*Work order*:
All entries are to be reproduced exactly; the pictures are to be omitted.

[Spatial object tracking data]
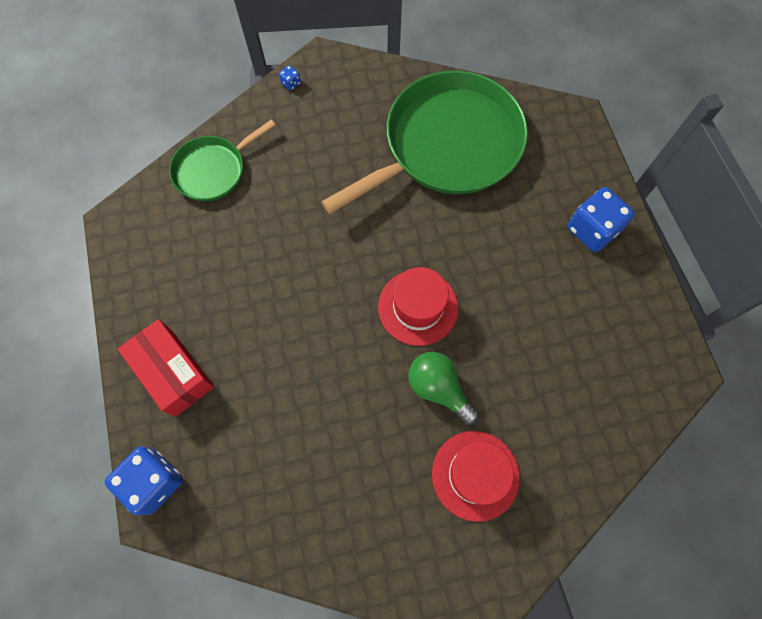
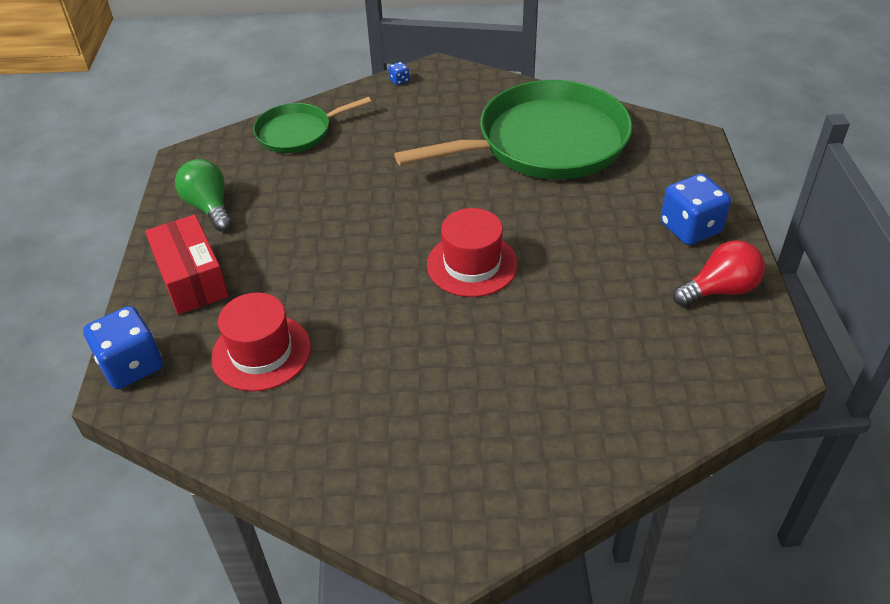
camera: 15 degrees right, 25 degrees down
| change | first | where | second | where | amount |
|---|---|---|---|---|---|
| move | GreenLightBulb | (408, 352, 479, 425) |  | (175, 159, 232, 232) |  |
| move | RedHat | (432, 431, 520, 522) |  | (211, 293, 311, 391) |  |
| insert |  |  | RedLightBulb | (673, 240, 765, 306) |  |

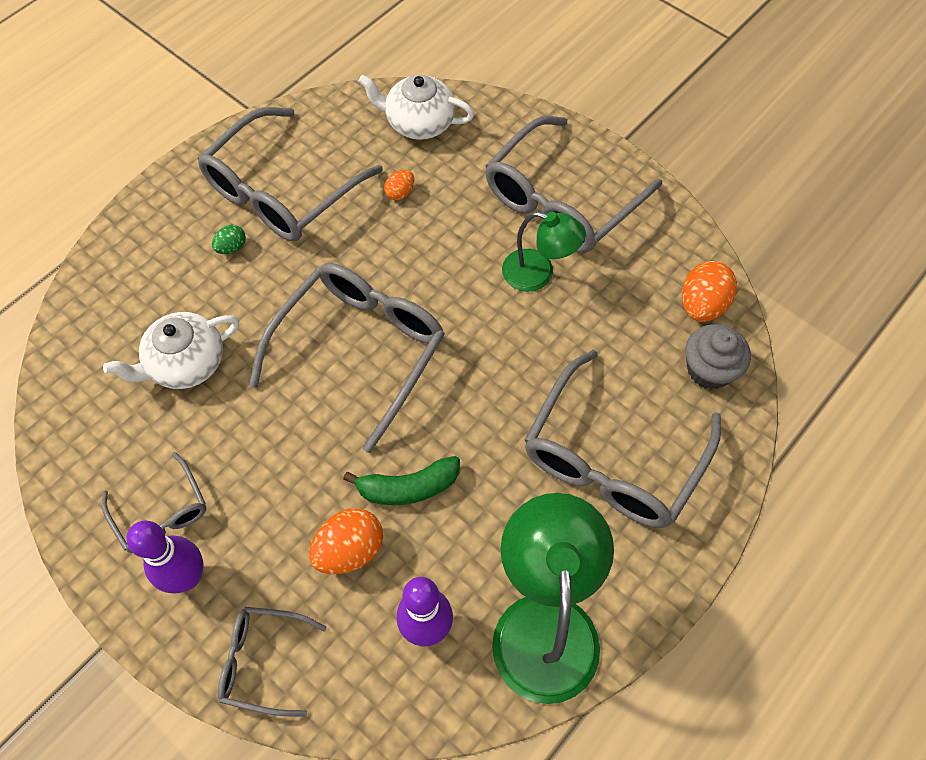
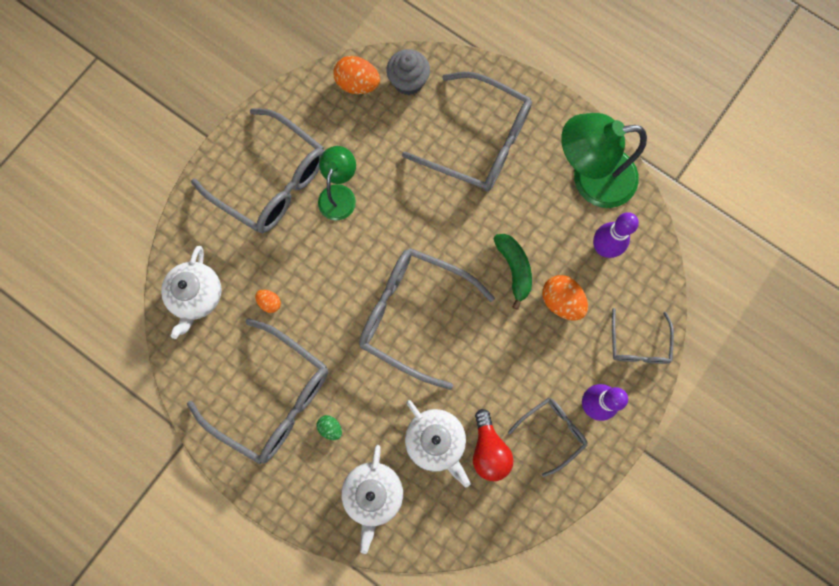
camera: 95 degrees left, 15 degrees up
| change | first | where | second | where | amount |
|---|---|---|---|---|---|
| insert |  |  | RedLightBulb | (473, 409, 514, 481) |  |
| insert |  |  | WhiteTeapot | (341, 445, 403, 554) |  |

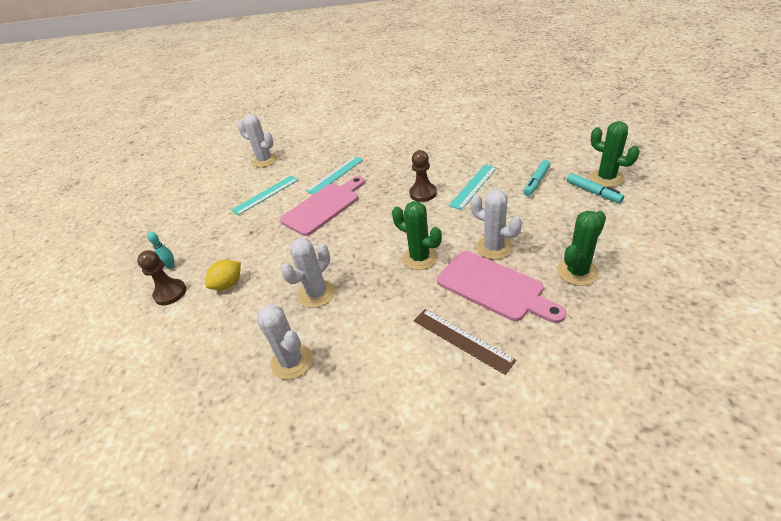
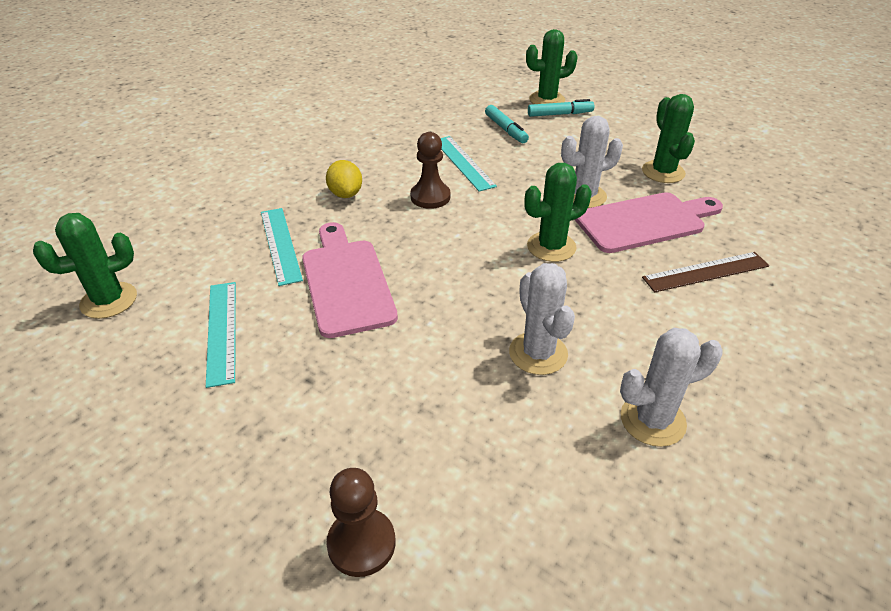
camera: 65 degrees left, 0 degrees up
| change | first | where | second | where | amount |
|---|---|---|---|---|---|
| recolor | WhiteCactus | (238, 114, 277, 167) | GreenCactus | (33, 213, 137, 319) |  |
| delete | TurquoiseBowlingPin | (147, 232, 174, 269) |  |  |  |
| move | YellowLemon | (205, 260, 241, 290) |  | (326, 160, 362, 198) |  |

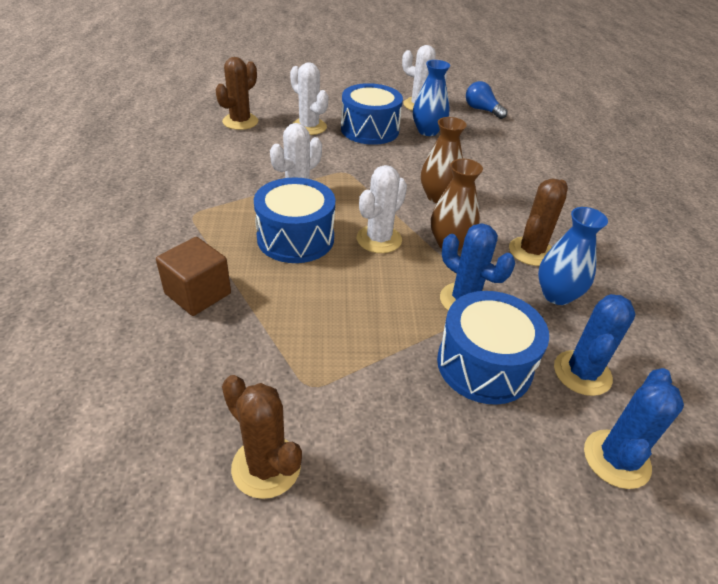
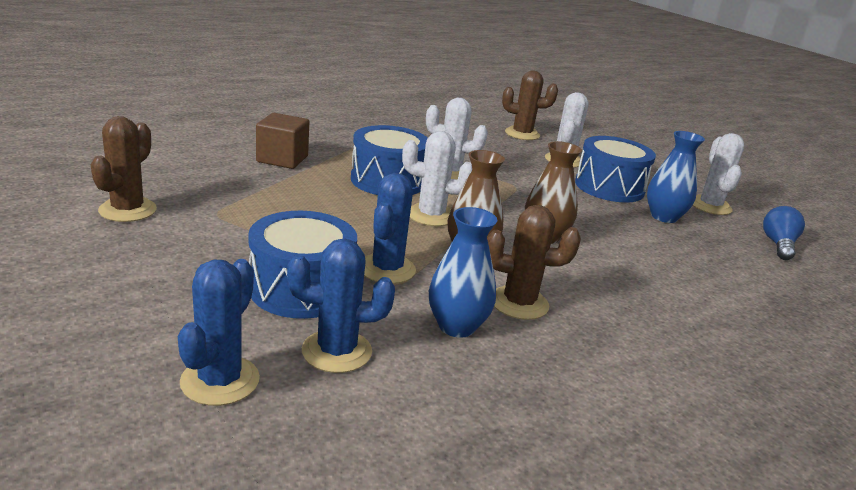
camera: 60 degrees right, 15 degrees down
| change | first | where | second | where | amount |
|---|---|---|---|---|---|
| rotate | BlueCactus | (584, 368, 684, 489) |  | (178, 259, 260, 406) | 75 degrees counterclockwise |

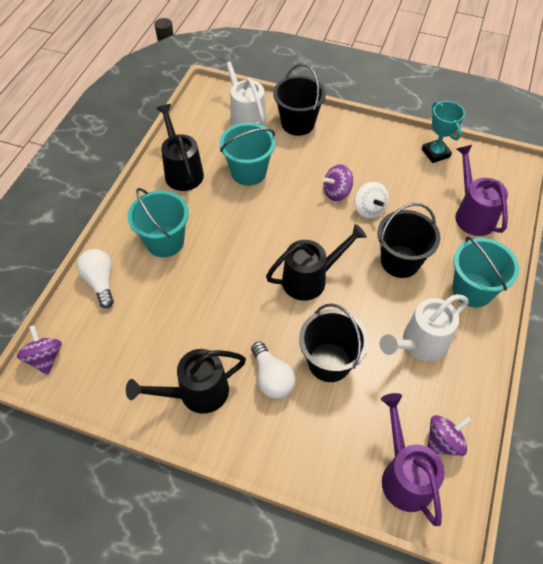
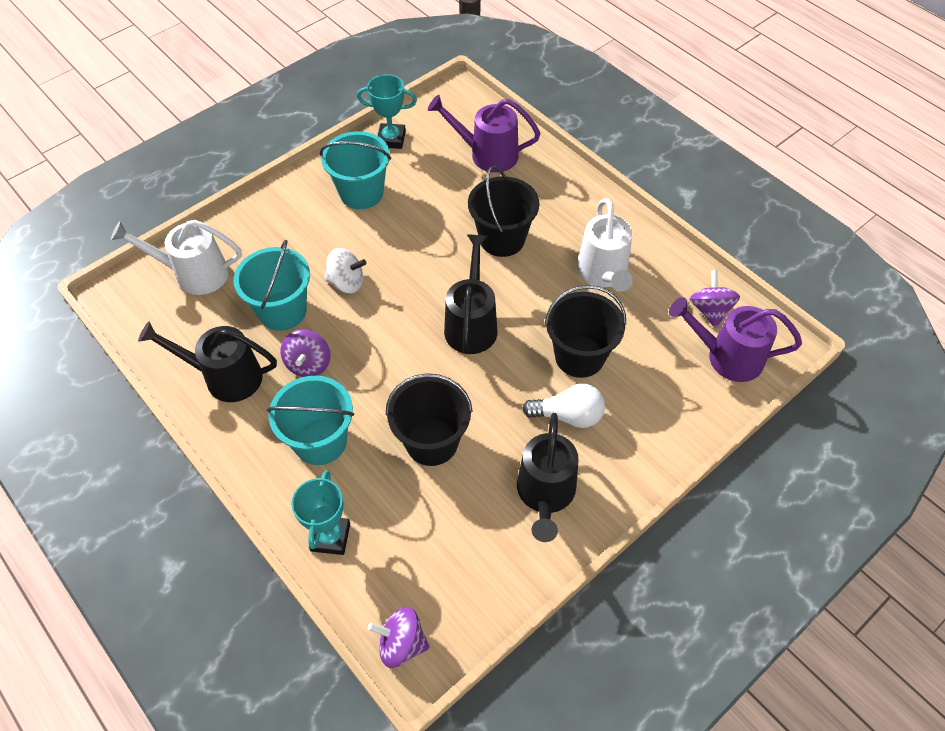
camera: 60 degrees left, 0 degrees up
| change | first | where | second | where | amount |
|---|---|---|---|---|---|
| move | BlackBucket | (273, 64, 326, 136) |  | (386, 373, 473, 466) |  |
| move | PurpleSpinningTop | (323, 164, 353, 201) |  | (280, 329, 331, 377) |  |
| move | WhiteSpinningTop | (354, 182, 389, 219) |  | (324, 248, 366, 293) |  |
| move | TurquoiseBucket | (452, 237, 519, 307) |  | (320, 131, 391, 209) |  |
| replace | WhiteLightBulb | (77, 249, 114, 308) | TurquoiseTrophy | (291, 470, 350, 555) |  |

*Response to the task*:
camera: 15 degrees right, 25 degrees down
| change | first | where | second | where | amount |
|---|---|---|---|---|---|
| move | GreenLightBulb | (408, 352, 479, 425) |  | (175, 159, 232, 232) |  |
| move | RedHat | (432, 431, 520, 522) |  | (211, 293, 311, 391) |  |
| insert |  |  | RedLightBulb | (673, 240, 765, 306) |  |

camera: 95 degrees left, 15 degrees up
| change | first | where | second | where | amount |
|---|---|---|---|---|---|
| insert |  |  | RedLightBulb | (473, 409, 514, 481) |  |
| insert |  |  | WhiteTeapot | (341, 445, 403, 554) |  |

camera: 65 degrees left, 0 degrees up
| change | first | where | second | where | amount |
|---|---|---|---|---|---|
| recolor | WhiteCactus | (238, 114, 277, 167) | GreenCactus | (33, 213, 137, 319) |  |
| delete | TurquoiseBowlingPin | (147, 232, 174, 269) |  |  |  |
| move | YellowLemon | (205, 260, 241, 290) |  | (326, 160, 362, 198) |  |

camera: 60 degrees right, 15 degrees down
| change | first | where | second | where | amount |
|---|---|---|---|---|---|
| rotate | BlueCactus | (584, 368, 684, 489) |  | (178, 259, 260, 406) | 75 degrees counterclockwise |

camera: 60 degrees left, 0 degrees up
| change | first | where | second | where | amount |
|---|---|---|---|---|---|
| move | BlackBucket | (273, 64, 326, 136) |  | (386, 373, 473, 466) |  |
| move | PurpleSpinningTop | (323, 164, 353, 201) |  | (280, 329, 331, 377) |  |
| move | WhiteSpinningTop | (354, 182, 389, 219) |  | (324, 248, 366, 293) |  |
| move | TurquoiseBucket | (452, 237, 519, 307) |  | (320, 131, 391, 209) |  |
| replace | WhiteLightBulb | (77, 249, 114, 308) | TurquoiseTrophy | (291, 470, 350, 555) |  |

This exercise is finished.